**What you need to do:** Find the line with "BT103: 12V (plus" in the entries below. Repeat it, every following line, and the line with "U103 pin GND: GND -> N_9", exactly and with nothing added.

**Available data:**

------------------------

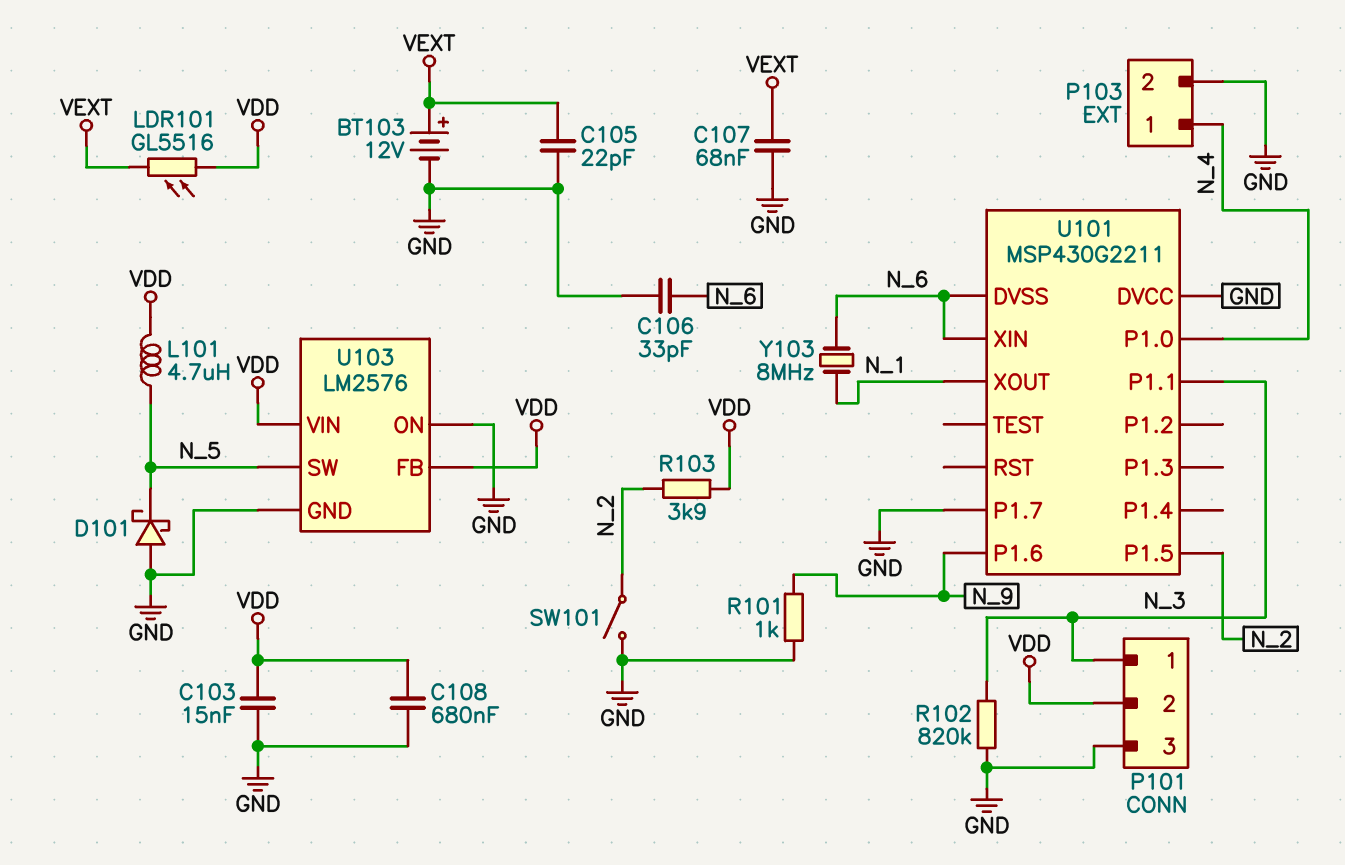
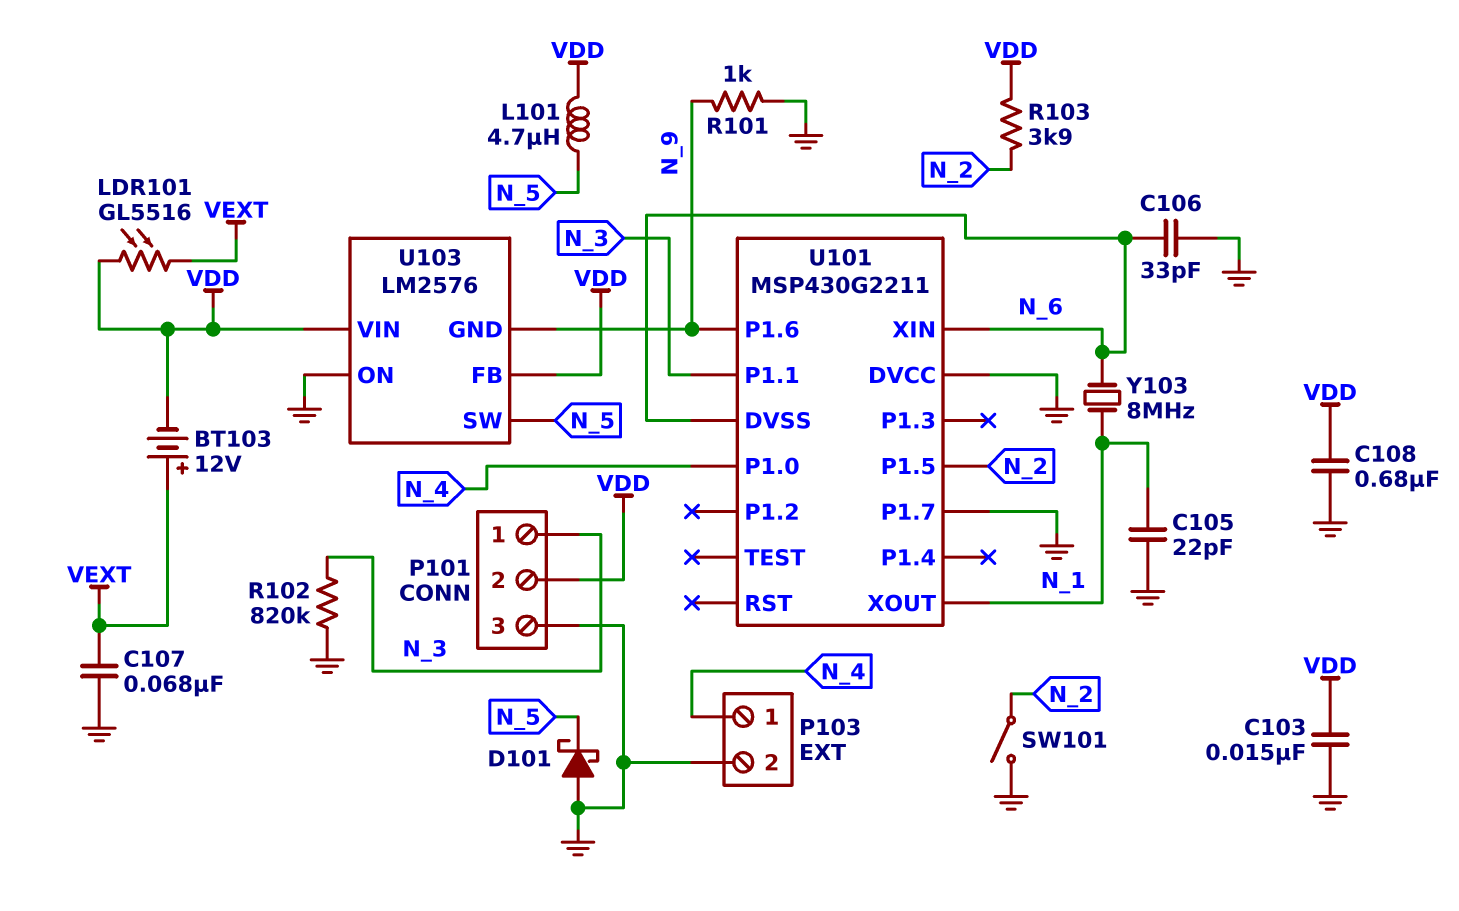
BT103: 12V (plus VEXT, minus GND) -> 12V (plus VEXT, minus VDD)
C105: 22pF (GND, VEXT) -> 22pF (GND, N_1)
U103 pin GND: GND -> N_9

------------------------

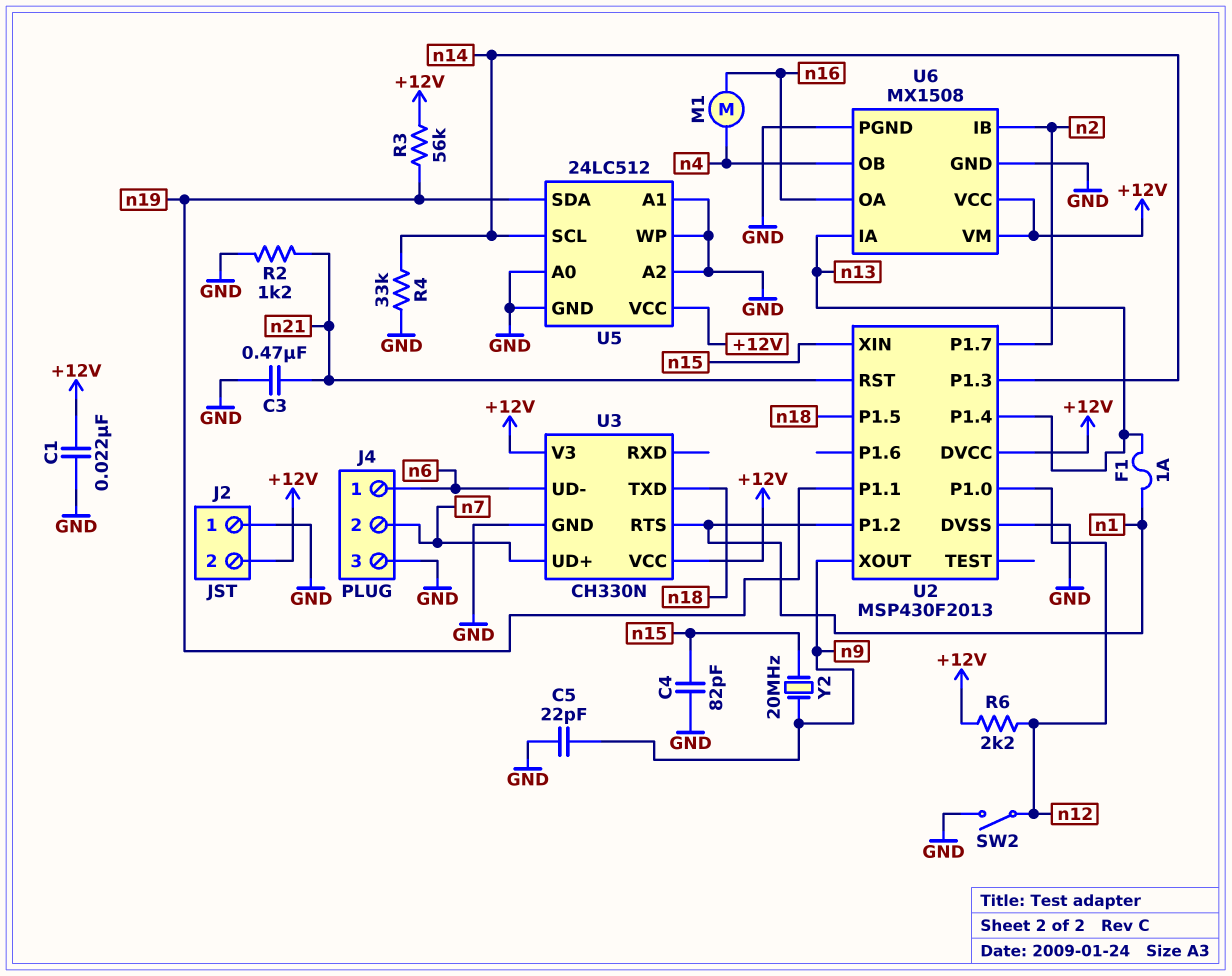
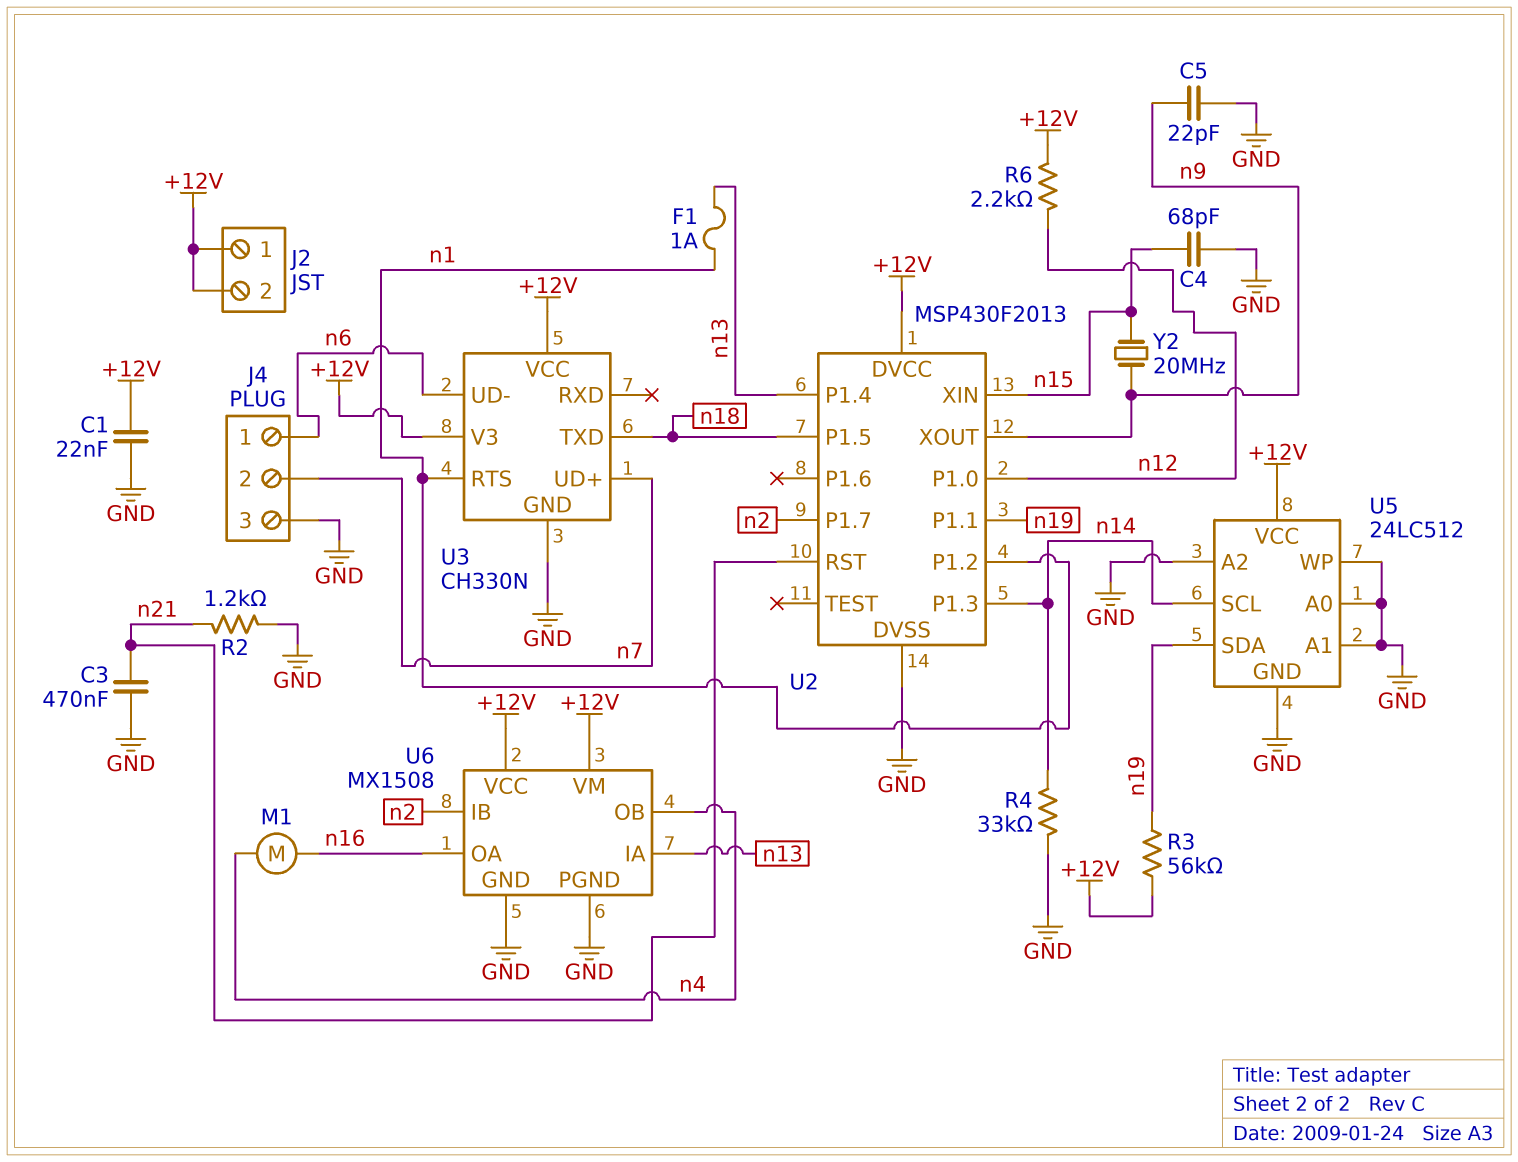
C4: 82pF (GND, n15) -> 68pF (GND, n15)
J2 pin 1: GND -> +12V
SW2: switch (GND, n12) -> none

------------------------

**Result of the task:**
BT103: 12V (plus VEXT, minus GND) -> 12V (plus VEXT, minus VDD)
C105: 22pF (GND, VEXT) -> 22pF (GND, N_1)
U103 pin GND: GND -> N_9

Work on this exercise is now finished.